> **Work order**
Copy exactly the last part of the listing below, beginning at the line that contains "none -> purple plate E7:G7 level 1" and including the final line.

Source records Start Marker

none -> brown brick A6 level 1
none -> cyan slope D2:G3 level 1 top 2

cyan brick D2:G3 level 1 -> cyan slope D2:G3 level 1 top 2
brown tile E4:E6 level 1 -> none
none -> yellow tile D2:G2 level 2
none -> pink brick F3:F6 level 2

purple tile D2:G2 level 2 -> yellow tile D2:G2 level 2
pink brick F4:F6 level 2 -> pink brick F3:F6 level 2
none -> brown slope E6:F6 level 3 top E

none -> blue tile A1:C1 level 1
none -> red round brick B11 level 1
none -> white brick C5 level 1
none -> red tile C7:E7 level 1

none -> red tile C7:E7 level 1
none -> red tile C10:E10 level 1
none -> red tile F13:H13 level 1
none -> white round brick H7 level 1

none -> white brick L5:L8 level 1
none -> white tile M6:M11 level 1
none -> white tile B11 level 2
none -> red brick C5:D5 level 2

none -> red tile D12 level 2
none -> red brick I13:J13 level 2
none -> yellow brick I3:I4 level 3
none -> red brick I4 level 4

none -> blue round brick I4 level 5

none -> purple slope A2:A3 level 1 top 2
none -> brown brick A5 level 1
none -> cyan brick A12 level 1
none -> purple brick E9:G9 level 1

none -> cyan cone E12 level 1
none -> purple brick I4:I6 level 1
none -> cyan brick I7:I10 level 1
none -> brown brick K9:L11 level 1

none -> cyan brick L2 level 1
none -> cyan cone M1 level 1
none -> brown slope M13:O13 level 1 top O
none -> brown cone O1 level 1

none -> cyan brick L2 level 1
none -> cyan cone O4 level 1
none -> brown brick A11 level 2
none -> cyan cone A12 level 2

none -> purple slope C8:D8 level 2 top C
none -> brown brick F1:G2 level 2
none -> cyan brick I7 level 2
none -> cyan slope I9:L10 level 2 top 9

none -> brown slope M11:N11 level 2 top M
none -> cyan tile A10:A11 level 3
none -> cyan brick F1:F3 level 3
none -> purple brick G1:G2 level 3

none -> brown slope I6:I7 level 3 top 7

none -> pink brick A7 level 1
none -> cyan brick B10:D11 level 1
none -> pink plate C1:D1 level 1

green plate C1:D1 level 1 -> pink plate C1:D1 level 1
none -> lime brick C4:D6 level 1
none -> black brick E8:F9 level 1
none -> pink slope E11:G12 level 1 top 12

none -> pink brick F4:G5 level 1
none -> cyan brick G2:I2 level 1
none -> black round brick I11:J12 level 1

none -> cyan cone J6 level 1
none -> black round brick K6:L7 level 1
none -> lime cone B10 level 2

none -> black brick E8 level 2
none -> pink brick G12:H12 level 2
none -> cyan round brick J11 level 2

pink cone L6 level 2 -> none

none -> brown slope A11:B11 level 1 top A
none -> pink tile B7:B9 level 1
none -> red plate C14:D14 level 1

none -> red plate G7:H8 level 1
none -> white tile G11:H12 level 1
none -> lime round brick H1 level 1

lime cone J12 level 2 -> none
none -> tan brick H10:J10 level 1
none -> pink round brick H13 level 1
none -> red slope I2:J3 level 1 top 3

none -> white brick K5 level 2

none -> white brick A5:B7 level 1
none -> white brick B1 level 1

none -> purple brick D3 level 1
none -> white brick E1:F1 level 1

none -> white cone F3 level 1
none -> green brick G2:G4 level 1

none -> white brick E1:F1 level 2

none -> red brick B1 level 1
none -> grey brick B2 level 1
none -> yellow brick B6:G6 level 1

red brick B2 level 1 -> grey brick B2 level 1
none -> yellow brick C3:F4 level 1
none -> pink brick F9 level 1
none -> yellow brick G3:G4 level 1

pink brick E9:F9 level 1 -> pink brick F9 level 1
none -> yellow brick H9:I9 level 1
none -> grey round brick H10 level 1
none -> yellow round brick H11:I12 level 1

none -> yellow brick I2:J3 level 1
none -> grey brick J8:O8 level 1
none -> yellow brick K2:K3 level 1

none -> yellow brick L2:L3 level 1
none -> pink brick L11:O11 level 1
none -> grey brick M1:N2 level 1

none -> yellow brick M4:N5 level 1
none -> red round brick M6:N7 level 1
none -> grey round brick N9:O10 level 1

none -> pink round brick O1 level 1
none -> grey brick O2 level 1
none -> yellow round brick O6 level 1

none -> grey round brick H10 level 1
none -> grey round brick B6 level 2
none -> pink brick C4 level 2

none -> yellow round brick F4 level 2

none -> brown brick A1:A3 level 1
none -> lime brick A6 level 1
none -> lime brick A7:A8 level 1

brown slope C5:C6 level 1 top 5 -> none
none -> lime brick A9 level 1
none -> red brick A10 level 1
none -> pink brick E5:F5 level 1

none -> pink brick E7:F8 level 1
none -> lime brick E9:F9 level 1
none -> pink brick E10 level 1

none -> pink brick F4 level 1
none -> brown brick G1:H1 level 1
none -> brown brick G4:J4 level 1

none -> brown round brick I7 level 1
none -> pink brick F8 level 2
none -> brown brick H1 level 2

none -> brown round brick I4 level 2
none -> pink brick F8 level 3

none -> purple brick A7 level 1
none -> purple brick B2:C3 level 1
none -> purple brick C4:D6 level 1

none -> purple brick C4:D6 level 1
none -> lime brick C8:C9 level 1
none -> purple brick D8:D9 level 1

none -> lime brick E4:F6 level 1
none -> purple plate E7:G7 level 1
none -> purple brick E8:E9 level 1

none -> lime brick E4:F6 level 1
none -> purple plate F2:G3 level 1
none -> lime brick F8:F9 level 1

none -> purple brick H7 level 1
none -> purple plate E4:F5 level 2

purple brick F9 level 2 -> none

Source records End Marker

> **Answer to this exercise**
none -> purple plate E7:G7 level 1
none -> purple brick E8:E9 level 1

none -> lime brick E4:F6 level 1
none -> purple plate F2:G3 level 1
none -> lime brick F8:F9 level 1

none -> purple brick H7 level 1
none -> purple plate E4:F5 level 2

purple brick F9 level 2 -> none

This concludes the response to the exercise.